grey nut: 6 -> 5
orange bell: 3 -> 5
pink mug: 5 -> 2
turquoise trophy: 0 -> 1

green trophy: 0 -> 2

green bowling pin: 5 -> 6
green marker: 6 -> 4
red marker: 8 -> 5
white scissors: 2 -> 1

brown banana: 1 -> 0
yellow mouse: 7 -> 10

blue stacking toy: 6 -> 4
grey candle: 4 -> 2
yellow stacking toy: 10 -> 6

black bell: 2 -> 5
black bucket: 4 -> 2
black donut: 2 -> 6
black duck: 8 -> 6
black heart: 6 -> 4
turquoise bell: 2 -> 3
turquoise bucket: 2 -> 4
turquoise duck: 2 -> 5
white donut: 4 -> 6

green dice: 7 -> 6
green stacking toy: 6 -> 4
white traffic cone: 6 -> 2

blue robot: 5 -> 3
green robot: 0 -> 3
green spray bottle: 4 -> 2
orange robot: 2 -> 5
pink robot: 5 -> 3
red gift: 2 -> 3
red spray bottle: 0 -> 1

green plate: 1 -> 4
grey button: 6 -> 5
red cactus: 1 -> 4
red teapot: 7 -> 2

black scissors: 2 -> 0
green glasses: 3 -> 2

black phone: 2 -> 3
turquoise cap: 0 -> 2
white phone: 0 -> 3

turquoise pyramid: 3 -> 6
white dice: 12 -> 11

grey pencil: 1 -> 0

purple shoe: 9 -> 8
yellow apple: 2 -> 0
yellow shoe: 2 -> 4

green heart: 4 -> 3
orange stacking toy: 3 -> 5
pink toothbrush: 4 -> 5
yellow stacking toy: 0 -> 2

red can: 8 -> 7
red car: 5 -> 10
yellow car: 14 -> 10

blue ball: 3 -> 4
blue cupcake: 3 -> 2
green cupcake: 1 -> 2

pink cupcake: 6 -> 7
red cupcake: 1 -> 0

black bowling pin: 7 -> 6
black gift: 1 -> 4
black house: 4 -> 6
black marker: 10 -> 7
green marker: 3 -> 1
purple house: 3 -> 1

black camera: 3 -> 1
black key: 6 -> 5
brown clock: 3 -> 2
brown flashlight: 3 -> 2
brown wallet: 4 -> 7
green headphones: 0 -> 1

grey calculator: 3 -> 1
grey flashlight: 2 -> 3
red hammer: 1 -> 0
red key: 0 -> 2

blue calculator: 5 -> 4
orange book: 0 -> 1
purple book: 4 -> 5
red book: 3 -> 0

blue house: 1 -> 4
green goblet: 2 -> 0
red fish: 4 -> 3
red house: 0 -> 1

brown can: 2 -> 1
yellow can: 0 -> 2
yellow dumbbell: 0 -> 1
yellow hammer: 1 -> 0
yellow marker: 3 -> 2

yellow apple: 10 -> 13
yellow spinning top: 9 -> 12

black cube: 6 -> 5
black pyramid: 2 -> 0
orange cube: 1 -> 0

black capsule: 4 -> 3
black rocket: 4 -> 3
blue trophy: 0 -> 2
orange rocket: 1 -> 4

Task statement: All of the material shown above should be written out exactly.

Exercise answer:
grey nut: 6 -> 5
orange bell: 3 -> 5
pink mug: 5 -> 2
turquoise trophy: 0 -> 1

green trophy: 0 -> 2

green bowling pin: 5 -> 6
green marker: 6 -> 4
red marker: 8 -> 5
white scissors: 2 -> 1

brown banana: 1 -> 0
yellow mouse: 7 -> 10

blue stacking toy: 6 -> 4
grey candle: 4 -> 2
yellow stacking toy: 10 -> 6

black bell: 2 -> 5
black bucket: 4 -> 2
black donut: 2 -> 6
black duck: 8 -> 6
black heart: 6 -> 4
turquoise bell: 2 -> 3
turquoise bucket: 2 -> 4
turquoise duck: 2 -> 5
white donut: 4 -> 6

green dice: 7 -> 6
green stacking toy: 6 -> 4
white traffic cone: 6 -> 2

blue robot: 5 -> 3
green robot: 0 -> 3
green spray bottle: 4 -> 2
orange robot: 2 -> 5
pink robot: 5 -> 3
red gift: 2 -> 3
red spray bottle: 0 -> 1

green plate: 1 -> 4
grey button: 6 -> 5
red cactus: 1 -> 4
red teapot: 7 -> 2

black scissors: 2 -> 0
green glasses: 3 -> 2

black phone: 2 -> 3
turquoise cap: 0 -> 2
white phone: 0 -> 3

turquoise pyramid: 3 -> 6
white dice: 12 -> 11

grey pencil: 1 -> 0

purple shoe: 9 -> 8
yellow apple: 2 -> 0
yellow shoe: 2 -> 4

green heart: 4 -> 3
orange stacking toy: 3 -> 5
pink toothbrush: 4 -> 5
yellow stacking toy: 0 -> 2

red can: 8 -> 7
red car: 5 -> 10
yellow car: 14 -> 10

blue ball: 3 -> 4
blue cupcake: 3 -> 2
green cupcake: 1 -> 2

pink cupcake: 6 -> 7
red cupcake: 1 -> 0

black bowling pin: 7 -> 6
black gift: 1 -> 4
black house: 4 -> 6
black marker: 10 -> 7
green marker: 3 -> 1
purple house: 3 -> 1

black camera: 3 -> 1
black key: 6 -> 5
brown clock: 3 -> 2
brown flashlight: 3 -> 2
brown wallet: 4 -> 7
green headphones: 0 -> 1

grey calculator: 3 -> 1
grey flashlight: 2 -> 3
red hammer: 1 -> 0
red key: 0 -> 2

blue calculator: 5 -> 4
orange book: 0 -> 1
purple book: 4 -> 5
red book: 3 -> 0

blue house: 1 -> 4
green goblet: 2 -> 0
red fish: 4 -> 3
red house: 0 -> 1

brown can: 2 -> 1
yellow can: 0 -> 2
yellow dumbbell: 0 -> 1
yellow hammer: 1 -> 0
yellow marker: 3 -> 2

yellow apple: 10 -> 13
yellow spinning top: 9 -> 12

black cube: 6 -> 5
black pyramid: 2 -> 0
orange cube: 1 -> 0

black capsule: 4 -> 3
black rocket: 4 -> 3
blue trophy: 0 -> 2
orange rocket: 1 -> 4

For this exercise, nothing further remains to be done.